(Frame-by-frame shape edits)
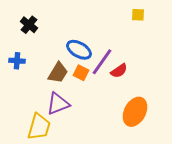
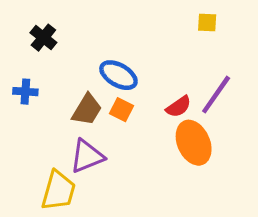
purple line: (102, 62) -> (216, 95), moved
orange ellipse: (135, 112) -> (194, 143), moved, turned -52

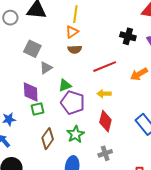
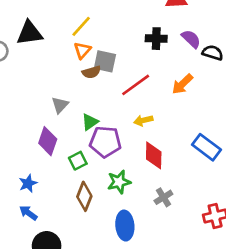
yellow line: (75, 14) -> (81, 26), turned 48
gray square: (32, 49) -> (105, 61), moved
purple diamond: (31, 92) -> (48, 141), turned 35
green square: (37, 109) -> (78, 161), moved
green star: (75, 134) -> (119, 182), turned 30

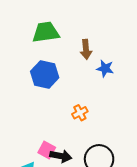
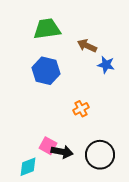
brown arrow: (86, 49) -> (87, 46), turned 120

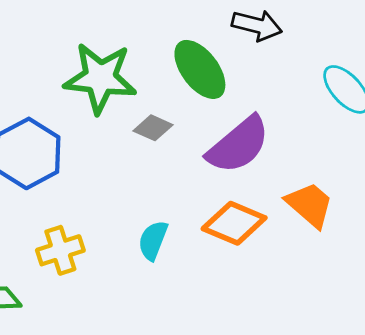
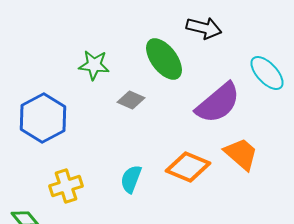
green star: (100, 78) -> (94, 65), size x0.6
purple semicircle: (238, 145) -> (218, 103), moved

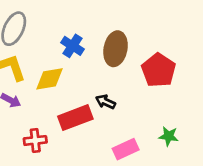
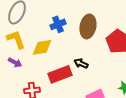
blue cross: (73, 46) -> (58, 24), turned 35

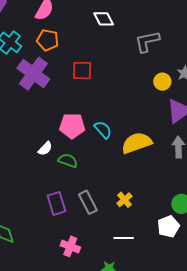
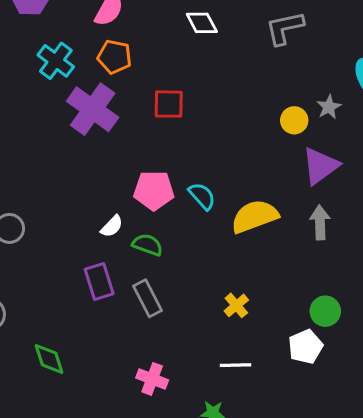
gray L-shape: (147, 41) -> (285, 28), moved
gray rectangle: (88, 202) -> (147, 298), moved
purple rectangle: (56, 203) -> (99, 281), moved

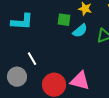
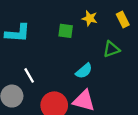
cyan semicircle: (80, 31) -> (84, 71), moved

(WORK REQUEST) Pictures aside, reproduce every record exactly as it stands.

(REPLY)
purple line: (102, 62) -> (216, 95), moved
orange ellipse: (135, 112) -> (194, 143), moved, turned -52

yellow line: (75, 14) -> (81, 26), turned 48
gray square: (32, 49) -> (105, 61), moved
purple diamond: (31, 92) -> (48, 141), turned 35
green square: (37, 109) -> (78, 161), moved
green star: (75, 134) -> (119, 182), turned 30

brown arrow: (86, 49) -> (87, 46), turned 120

green star: (100, 78) -> (94, 65), size x0.6
purple semicircle: (238, 145) -> (218, 103), moved

blue cross: (73, 46) -> (58, 24), turned 35

gray L-shape: (147, 41) -> (285, 28), moved
gray rectangle: (88, 202) -> (147, 298), moved
purple rectangle: (56, 203) -> (99, 281), moved

cyan semicircle: (80, 31) -> (84, 71), moved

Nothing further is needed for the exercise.